[Opening MATERIALS PROVIDED section]
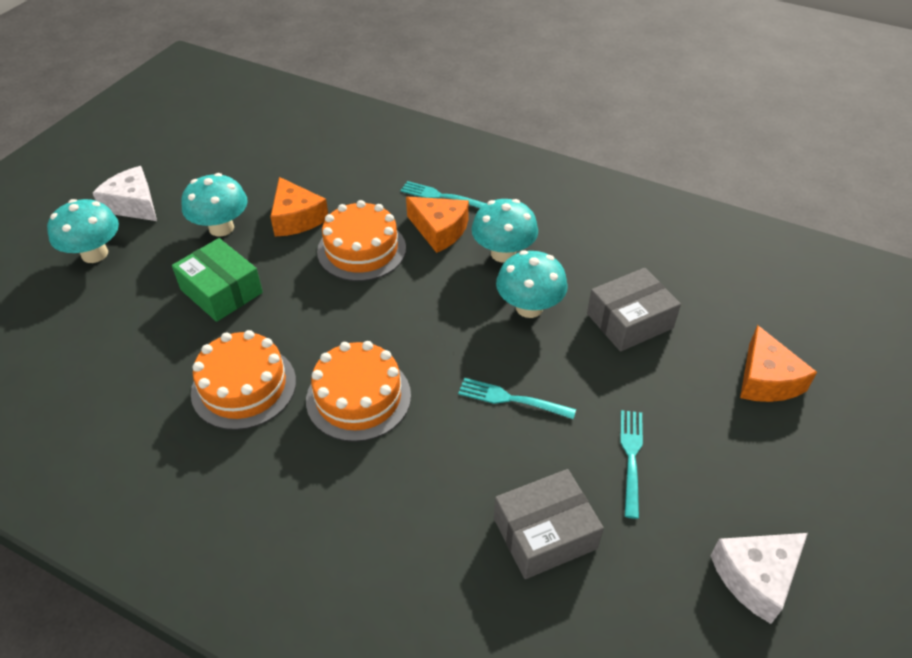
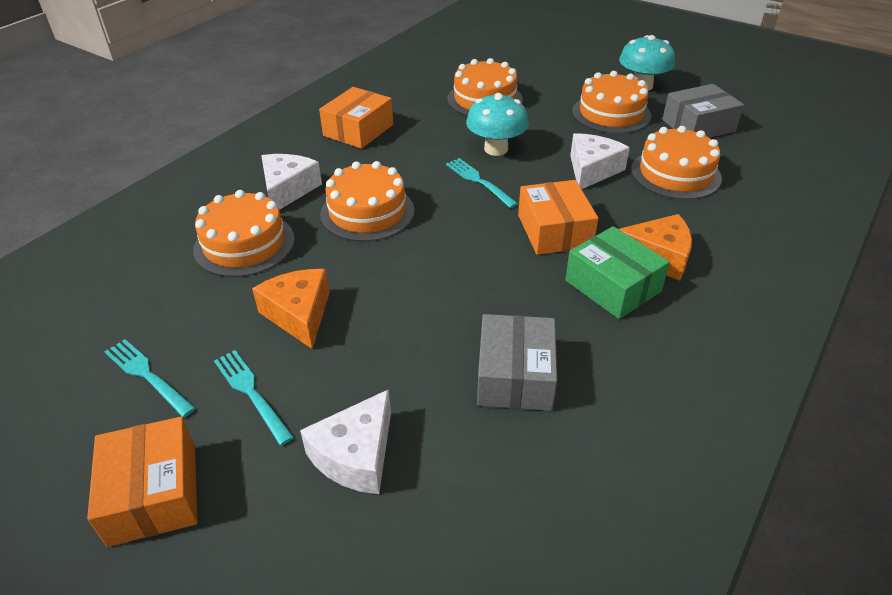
orange box: 0 -> 3
orange cake: 3 -> 5
orange cheese: 3 -> 2
turquoise mushroom: 4 -> 2
white cheese: 2 -> 3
[Closing MATERIALS PROVIDED section]
# TASK REQUIREMENTS:
Print each record as it appears above, dropping every picture from the copy.

# ANSWER:
orange box: 0 -> 3
orange cake: 3 -> 5
orange cheese: 3 -> 2
turquoise mushroom: 4 -> 2
white cheese: 2 -> 3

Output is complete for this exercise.